* _WORKING DATA_

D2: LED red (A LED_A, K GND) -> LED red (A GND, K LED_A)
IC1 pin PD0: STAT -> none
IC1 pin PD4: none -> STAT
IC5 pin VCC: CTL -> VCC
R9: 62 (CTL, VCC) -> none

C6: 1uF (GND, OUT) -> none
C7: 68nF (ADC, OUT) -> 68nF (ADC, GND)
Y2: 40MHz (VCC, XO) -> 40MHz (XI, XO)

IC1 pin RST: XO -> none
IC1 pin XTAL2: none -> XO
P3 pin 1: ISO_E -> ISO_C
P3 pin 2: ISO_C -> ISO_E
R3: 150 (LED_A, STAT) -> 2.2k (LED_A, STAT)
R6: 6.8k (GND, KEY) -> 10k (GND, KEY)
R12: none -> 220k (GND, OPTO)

--

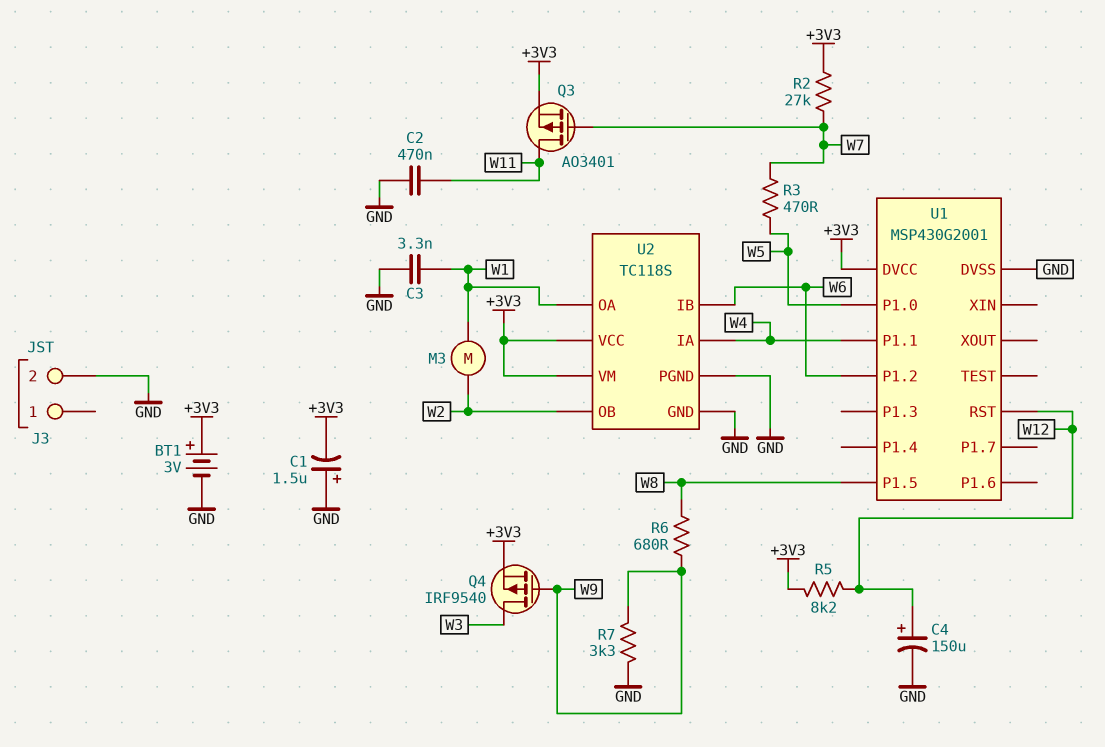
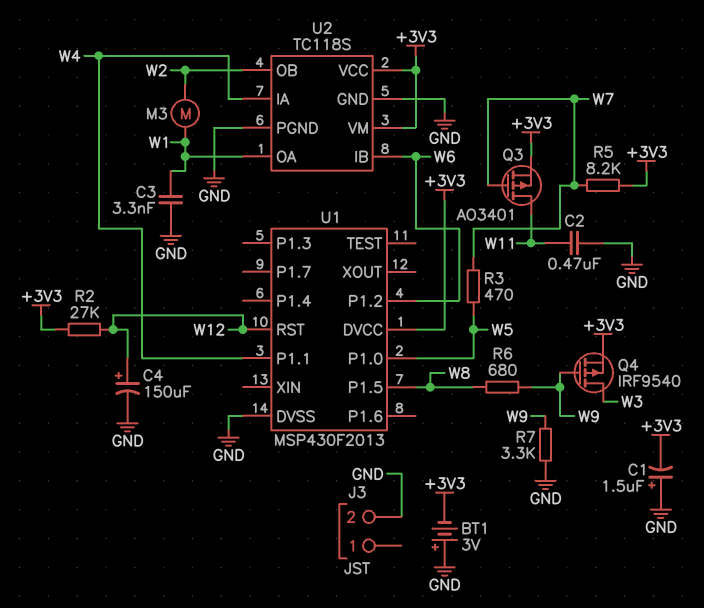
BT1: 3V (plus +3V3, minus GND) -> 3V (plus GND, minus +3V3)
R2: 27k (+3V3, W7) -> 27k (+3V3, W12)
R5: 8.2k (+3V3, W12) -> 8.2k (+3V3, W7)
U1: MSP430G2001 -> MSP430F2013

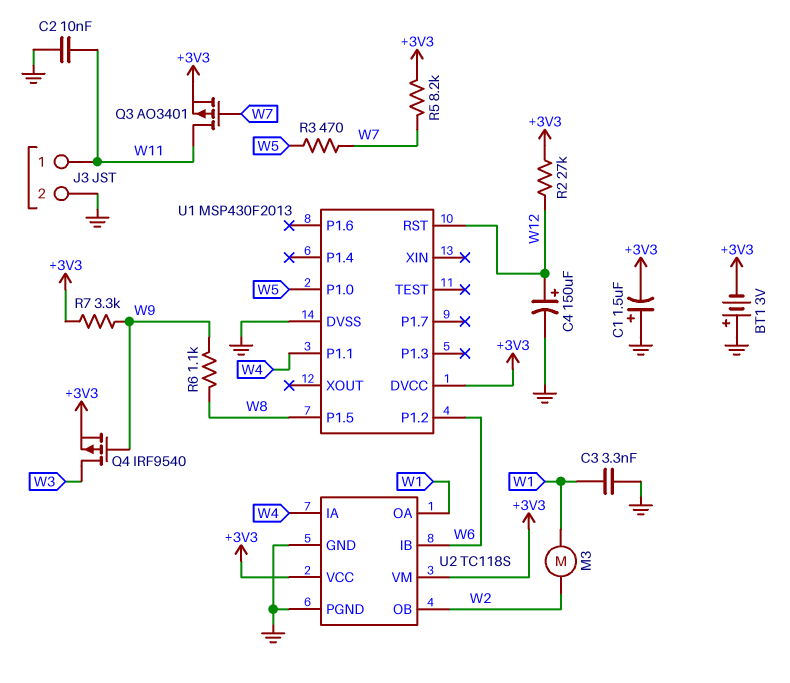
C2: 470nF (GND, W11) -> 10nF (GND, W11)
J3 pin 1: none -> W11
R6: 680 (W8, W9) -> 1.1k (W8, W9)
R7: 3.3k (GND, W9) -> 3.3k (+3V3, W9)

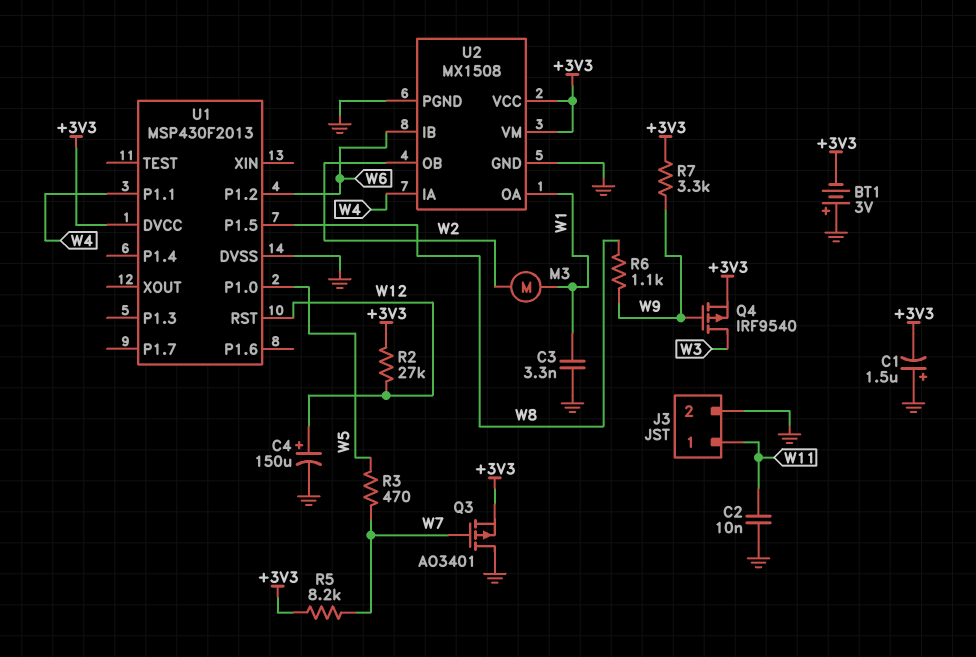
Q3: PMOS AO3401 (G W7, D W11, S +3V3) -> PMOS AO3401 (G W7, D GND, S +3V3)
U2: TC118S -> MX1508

* _PROBLEM TO WORK ON_
In the listing above, locate the line containing "IC1 pin PD4: none -> STAT" and the line containing "R3: 150 (LED_A, STAT) -> 2.2k (LED_A, STAT)", then transcribe both and every line between them verbatim.

* _ANSWER AREA_
IC1 pin PD4: none -> STAT
IC5 pin VCC: CTL -> VCC
R9: 62 (CTL, VCC) -> none

C6: 1uF (GND, OUT) -> none
C7: 68nF (ADC, OUT) -> 68nF (ADC, GND)
Y2: 40MHz (VCC, XO) -> 40MHz (XI, XO)

IC1 pin RST: XO -> none
IC1 pin XTAL2: none -> XO
P3 pin 1: ISO_E -> ISO_C
P3 pin 2: ISO_C -> ISO_E
R3: 150 (LED_A, STAT) -> 2.2k (LED_A, STAT)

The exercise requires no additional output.